::: Task material

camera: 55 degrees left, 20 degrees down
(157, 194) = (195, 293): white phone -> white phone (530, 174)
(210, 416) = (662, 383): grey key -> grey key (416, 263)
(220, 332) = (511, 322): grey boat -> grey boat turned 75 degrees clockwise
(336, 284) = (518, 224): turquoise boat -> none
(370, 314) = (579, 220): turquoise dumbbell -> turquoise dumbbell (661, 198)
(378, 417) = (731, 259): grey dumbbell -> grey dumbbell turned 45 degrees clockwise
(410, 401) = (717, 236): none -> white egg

::::::
::: Task material

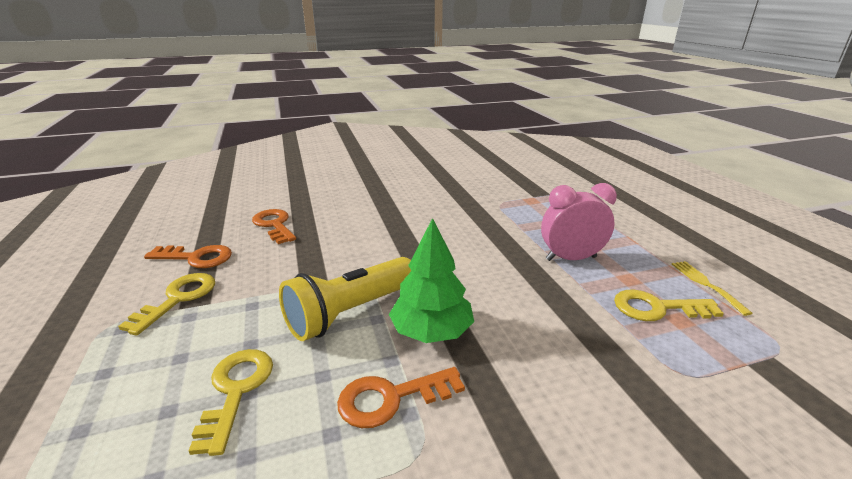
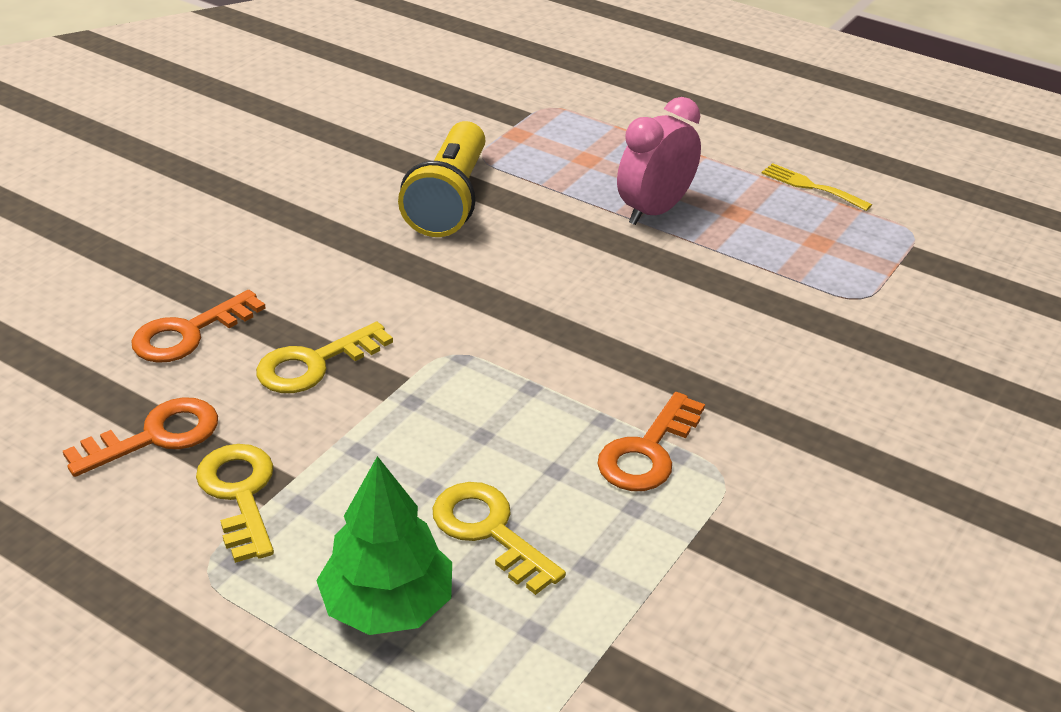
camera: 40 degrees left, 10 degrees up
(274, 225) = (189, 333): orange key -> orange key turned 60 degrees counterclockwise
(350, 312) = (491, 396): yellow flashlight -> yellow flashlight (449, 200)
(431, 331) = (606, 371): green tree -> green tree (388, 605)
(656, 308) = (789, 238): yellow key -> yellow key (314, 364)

::::::
::: Task material

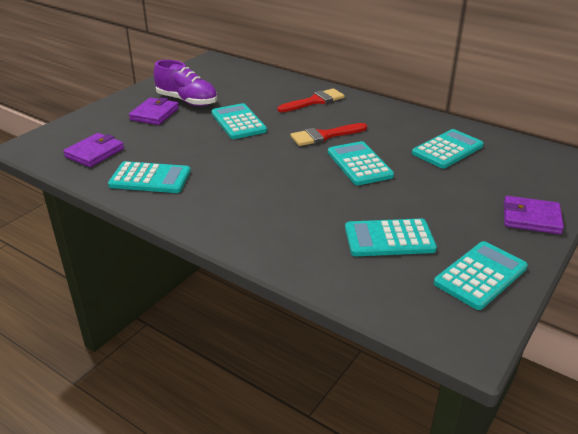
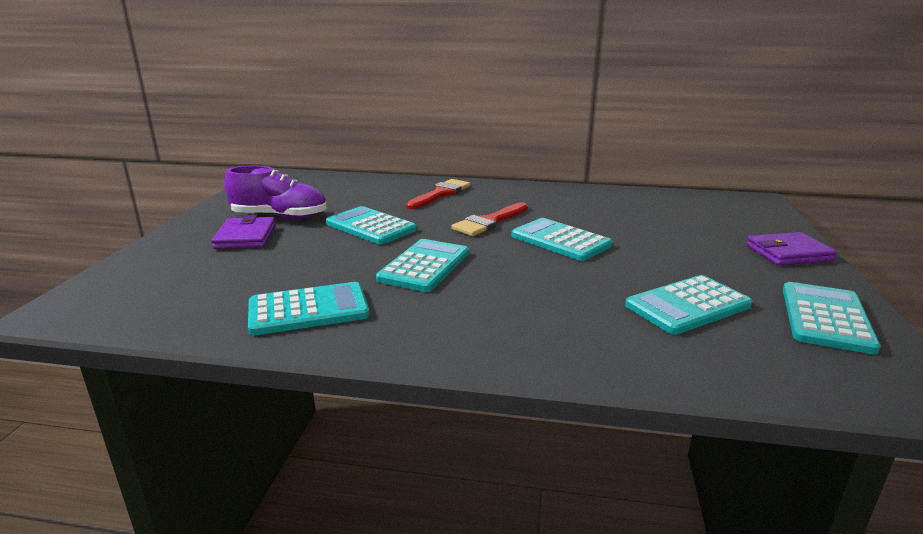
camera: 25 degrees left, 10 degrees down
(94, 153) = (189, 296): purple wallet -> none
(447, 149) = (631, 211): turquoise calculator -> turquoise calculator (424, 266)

::::::

### Your assignment
Everything in the material above from the line that has "(94, 153) = (189, 296): purple wallet -> none" through the line that has "(447, 149) = (631, 211): turquoise" must be duplicated exactly, with no other lines given.

### The answer
(94, 153) = (189, 296): purple wallet -> none
(447, 149) = (631, 211): turquoise calculator -> turquoise calculator (424, 266)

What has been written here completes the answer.